(Stored data listing)
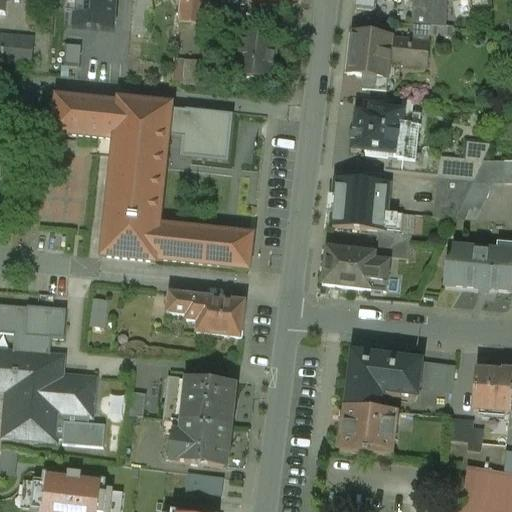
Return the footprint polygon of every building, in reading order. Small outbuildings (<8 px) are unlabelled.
[(133,1),(116,0),(108,0),(107,37),(132,39),(133,1)] [(150,0),(137,0),(136,20),(150,20),(150,0)] [(204,0),(180,0),(179,24),(203,25),(204,0)] [(375,1),(362,0),(356,0),(356,12),(375,13),(375,1)] [(412,0),(412,5),(410,27),(429,27),(430,0),(412,0)] [(446,0),(430,0),(429,27),(446,28),(446,0)] [(244,14),(222,12),(221,27),(243,29),(244,14)] [(453,28),(446,28),(429,27),(410,27),(409,42),(429,43),(429,37),(452,38),(453,28)] [(429,43),(409,42),(351,36),(347,77),(387,81),(389,65),(426,69),(429,43)] [(276,40),(241,37),(240,61),(233,60),(232,77),(238,77),(237,80),(272,83),(276,40)] [(41,41),(0,38),(0,65),(38,70),(41,41)] [(185,62),(173,62),(172,84),(183,84),(185,62)] [(209,64),(185,62),(183,84),(183,87),(208,89),(209,64)] [(118,105),(56,99),(52,136),(113,142),(111,156),(101,259),(155,266),(155,263),(248,272),(252,237),(238,236),(159,227),(168,142),(171,117),(172,108),(118,102),(118,105)] [(369,116),(353,114),(352,130),(354,131),(352,152),(367,153),(367,158),(385,159),(387,155),(398,156),(402,114),(369,111),(369,116)] [(187,118),(171,117),(168,142),(177,143),(185,144),(187,118)] [(234,122),(187,118),(185,144),(183,166),(230,170),(234,122)] [(439,160),(398,156),(387,155),(385,159),(383,175),(435,179),(438,179),(439,160)] [(511,162),(502,162),(503,186),(511,185),(511,162)] [(438,179),(435,179),(432,220),(455,223),(474,182),(438,179)] [(385,183),(333,180),(330,228),(376,231),(401,233),(402,213),(383,212),(385,183)] [(401,233),(376,231),(374,244),(408,247),(410,234),(401,233)] [(408,247),(374,244),(373,253),(373,261),(387,262),(387,257),(408,259),(408,247)] [(384,292),(387,262),(373,261),(373,253),(324,248),(321,287),(384,292)] [(452,266),(445,266),(443,289),(511,293),(511,278),(511,253),(453,250),(452,266)] [(244,305),(169,296),(167,316),(186,318),(186,324),(197,325),(196,337),(240,341),(244,305)] [(91,328),(107,330),(110,302),(95,300),(91,328)] [(421,361),(350,354),(344,409),(378,412),(380,394),(417,397),(418,388),(421,361)] [(0,355),(0,393),(7,394),(4,440),(56,444),(57,417),(91,419),(92,393),(60,392),(62,361),(0,355)] [(456,365),(421,361),(418,388),(454,391),(456,365)] [(511,374),(474,372),(471,412),(511,414),(511,374)] [(187,384),(169,381),(165,423),(181,425),(230,431),(233,399),(235,399),(236,387),(187,381),(187,384)] [(145,397),(131,396),(129,418),(143,420),(145,397)] [(378,412),(344,409),(339,454),(391,460),(396,414),(378,412)] [(470,423),(448,422),(446,443),(469,445),(470,423)] [(162,436),(172,437),(172,435),(180,436),(181,425),(165,423),(162,436)] [(230,431),(181,425),(180,436),(172,435),(172,437),(169,464),(199,468),(199,466),(225,470),(230,431)] [(17,454),(1,453),(0,464),(0,476),(15,478),(17,454)] [(81,465),(79,476),(82,476),(81,480),(106,483),(105,491),(113,492),(110,511),(162,511),(167,475),(81,465)] [(511,511),(511,477),(466,470),(459,511),(511,511)] [(41,483),(34,482),(30,511),(110,511),(113,492),(105,491),(106,483),(81,480),(82,476),(79,476),(67,474),(67,478),(43,475),(41,483)] [(223,481),(188,476),(185,495),(221,499),(223,481)]
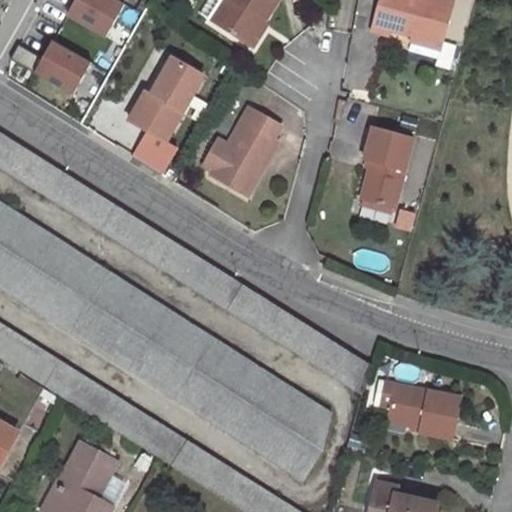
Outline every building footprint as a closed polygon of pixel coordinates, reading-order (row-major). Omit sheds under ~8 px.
[(133,4),(125,0),(79,0),(71,16),(114,40),(133,4)] [(253,51),(282,4),(278,1),(279,0),(229,0),(213,26),(253,51)] [(454,4),(441,0),(383,0),(375,35),(389,39),(390,33),(414,39),(442,47),(454,4)] [(442,47),(414,39),(410,54),(438,62),(442,47)] [(98,64),(56,42),(46,59),(39,73),(80,96),(98,64)] [(12,60),(39,73),(46,59),(20,45),(12,60)] [(146,99),(131,127),(168,148),(205,83),(173,65),(152,102),(146,99)] [(229,152),(216,176),(212,182),(248,203),(281,149),(275,145),(282,132),(251,114),(229,152)] [(0,167),(362,395),(373,367),(373,366),(219,269),(202,259),(0,131),(0,167)] [(397,212),(415,143),(374,132),(365,164),(372,166),(362,203),(397,212)] [(219,147),(206,171),(216,176),(229,152),(219,147)] [(0,287),(305,482),(325,451),(332,412),(0,201),(0,287)] [(302,511),(0,321),(0,357),(246,511),(302,511)] [(390,423),(422,431),(421,434),(455,442),(465,400),(400,385),(390,423)] [(0,467),(19,434),(0,422),(0,467)] [(67,482),(49,511),(112,511),(114,509),(99,500),(120,463),(82,441),(60,478),(67,482)] [(60,478),(40,511),(49,511),(67,482),(60,478)] [(436,511),(438,506),(398,498),(397,497),(399,490),(378,486),(372,511),(436,511)]
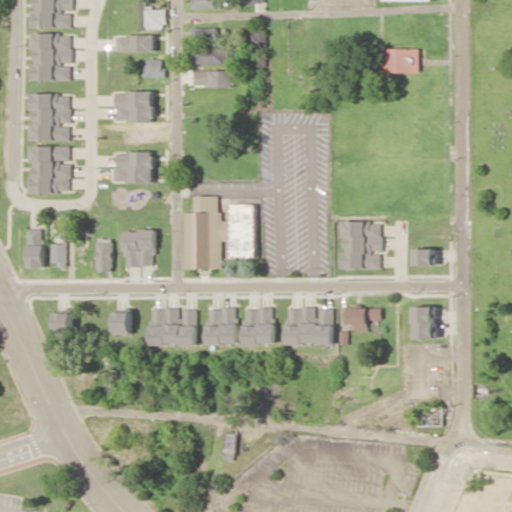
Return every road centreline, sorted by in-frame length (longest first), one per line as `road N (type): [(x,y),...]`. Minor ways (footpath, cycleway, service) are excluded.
road 1 (residential): [(449,440),(463,408),(463,0)]
road 2 (residential): [(163,413),(449,440)]
road 3 (residential): [(178,287),(176,0)]
road 4 (residential): [(178,287),(463,284)]
road 5 (residential): [(0,259),(15,214),(15,0)]
road 6 (tertiary): [(0,291),(43,403),(124,511)]
road 7 (residential): [(0,288),(178,287)]
road 8 (residential): [(17,82),(102,80),(103,0)]
road 9 (residential): [(176,15),(327,13)]
road 10 (residential): [(327,13),(463,5)]
road 11 (residential): [(43,403),(163,413)]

- **WRITTEN TASK**
Retype the listing above line for line with no changes, omitting the picture lines.

- **TASK OUTPUT**
Return the footprint polygon of every building, in reading order. Small outbuildings (<8 px) are unlabelled.
[(133,1),(116,0),(108,0),(107,37),(132,39),(133,1)] [(150,0),(137,0),(136,20),(150,20),(150,0)] [(204,0),(180,0),(179,24),(203,25),(204,0)] [(375,1),(362,0),(356,0),(356,12),(375,13),(375,1)] [(412,0),(412,5),(410,27),(429,27),(430,0),(412,0)] [(446,0),(430,0),(429,27),(446,28),(446,0)] [(244,14),(222,12),(221,27),(243,29),(244,14)] [(453,28),(446,28),(429,27),(410,27),(409,42),(429,43),(429,37),(452,38),(453,28)] [(429,43),(409,42),(351,36),(347,77),(387,81),(389,65),(426,69),(429,43)] [(276,40),(241,37),(240,61),(233,60),(232,77),(238,77),(237,80),(272,83),(276,40)] [(41,41),(0,38),(0,65),(38,70),(41,41)] [(185,62),(173,62),(172,84),(183,84),(185,62)] [(209,64),(185,62),(183,84),(183,87),(208,89),(209,64)] [(118,105),(56,99),(52,136),(113,142),(111,156),(101,259),(155,266),(155,263),(248,272),(252,237),(238,236),(159,227),(168,142),(171,117),(172,108),(118,102),(118,105)] [(369,116),(353,114),(352,130),(354,131),(352,152),(367,153),(367,158),(385,159),(387,155),(398,156),(402,114),(369,111),(369,116)] [(187,118),(171,117),(168,142),(177,143),(185,144),(187,118)] [(234,122),(187,118),(185,144),(183,166),(230,170),(234,122)] [(439,160),(398,156),(387,155),(385,159),(383,175),(435,179),(438,179),(439,160)] [(511,162),(502,162),(503,186),(511,185),(511,162)] [(438,179),(435,179),(432,220),(455,223),(474,182),(438,179)] [(385,183),(333,180),(330,228),(376,231),(401,233),(402,213),(383,212),(385,183)] [(401,233),(376,231),(374,244),(408,247),(410,234),(401,233)] [(408,247),(374,244),(373,253),(373,261),(387,262),(387,257),(408,259),(408,247)] [(384,292),(387,262),(373,261),(373,253),(324,248),(321,287),(384,292)] [(452,266),(445,266),(443,289),(511,293),(511,278),(511,253),(453,250),(452,266)] [(244,305),(169,296),(167,316),(186,318),(186,324),(197,325),(196,337),(240,341),(244,305)] [(91,328),(107,330),(110,302),(95,300),(91,328)] [(421,361),(350,354),(344,409),(378,412),(380,394),(417,397),(418,388),(421,361)] [(0,355),(0,393),(7,394),(4,440),(56,444),(57,417),(91,419),(92,393),(60,392),(62,361),(0,355)] [(456,365),(421,361),(418,388),(454,391),(456,365)] [(511,374),(474,372),(471,412),(511,414),(511,374)] [(187,384),(169,381),(165,423),(181,425),(230,431),(233,399),(235,399),(236,387),(187,381),(187,384)] [(145,397),(131,396),(129,418),(143,420),(145,397)] [(378,412),(344,409),(339,454),(391,460),(396,414),(378,412)] [(470,423),(448,422),(446,443),(469,445),(470,423)] [(162,436),(172,437),(172,435),(180,436),(181,425),(165,423),(162,436)] [(230,431),(181,425),(180,436),(172,435),(172,437),(169,464),(199,468),(199,466),(225,470),(230,431)] [(17,454),(1,453),(0,464),(0,476),(15,478),(17,454)] [(81,465),(79,476),(82,476),(81,480),(106,483),(105,491),(113,492),(110,511),(162,511),(167,475),(81,465)] [(511,511),(511,477),(466,470),(459,511),(511,511)] [(41,483),(34,482),(30,511),(110,511),(113,492),(105,491),(106,483),(81,480),(82,476),(79,476),(67,474),(67,478),(43,475),(41,483)] [(223,481),(188,476),(185,495),(221,499),(223,481)]
Outline every building footprint as a closed polygon of pixel coordinates, reading-order (row-major). Omit sheds under ~8 px.
[(133,4),(125,0),(79,0),(71,16),(114,40),(133,4)] [(253,51),(282,4),(278,1),(279,0),(229,0),(213,26),(253,51)] [(454,4),(441,0),(383,0),(375,35),(389,39),(390,33),(414,39),(442,47),(454,4)] [(442,47),(414,39),(410,54),(438,62),(442,47)] [(98,64),(56,42),(46,59),(39,73),(80,96),(98,64)] [(12,60),(39,73),(46,59),(20,45),(12,60)] [(146,99),(131,127),(168,148),(205,83),(173,65),(152,102),(146,99)] [(229,152),(216,176),(212,182),(248,203),(281,149),(275,145),(282,132),(251,114),(229,152)] [(0,167),(362,395),(373,367),(373,366),(219,269),(202,259),(0,131),(0,167)] [(397,212),(415,143),(374,132),(365,164),(372,166),(362,203),(397,212)] [(219,147),(206,171),(216,176),(229,152),(219,147)] [(0,287),(305,482),(325,451),(332,412),(0,201),(0,287)] [(302,511),(0,321),(0,357),(246,511),(302,511)] [(390,423),(422,431),(421,434),(455,442),(465,400),(400,385),(390,423)] [(0,467),(19,434),(0,422),(0,467)] [(67,482),(49,511),(112,511),(114,509),(99,500),(120,463),(82,441),(60,478),(67,482)] [(60,478),(40,511),(49,511),(67,482),(60,478)] [(436,511),(438,506),(398,498),(397,497),(399,490),(378,486),(372,511),(436,511)]
Return every road centreline, sorted by in-frame length (longest first), one per line as `road N (type): [(x,y),...]`. Minor ways (footpath, cycleway, service) are excluded.
road 1 (residential): [(449,440),(463,408),(463,0)]
road 2 (residential): [(163,413),(449,440)]
road 3 (residential): [(178,287),(176,0)]
road 4 (residential): [(178,287),(463,284)]
road 5 (residential): [(0,259),(15,214),(15,0)]
road 6 (tertiary): [(0,291),(43,403),(124,511)]
road 7 (residential): [(0,288),(178,287)]
road 8 (residential): [(17,82),(102,80),(103,0)]
road 9 (residential): [(176,15),(327,13)]
road 10 (residential): [(327,13),(463,5)]
road 11 (residential): [(43,403),(163,413)]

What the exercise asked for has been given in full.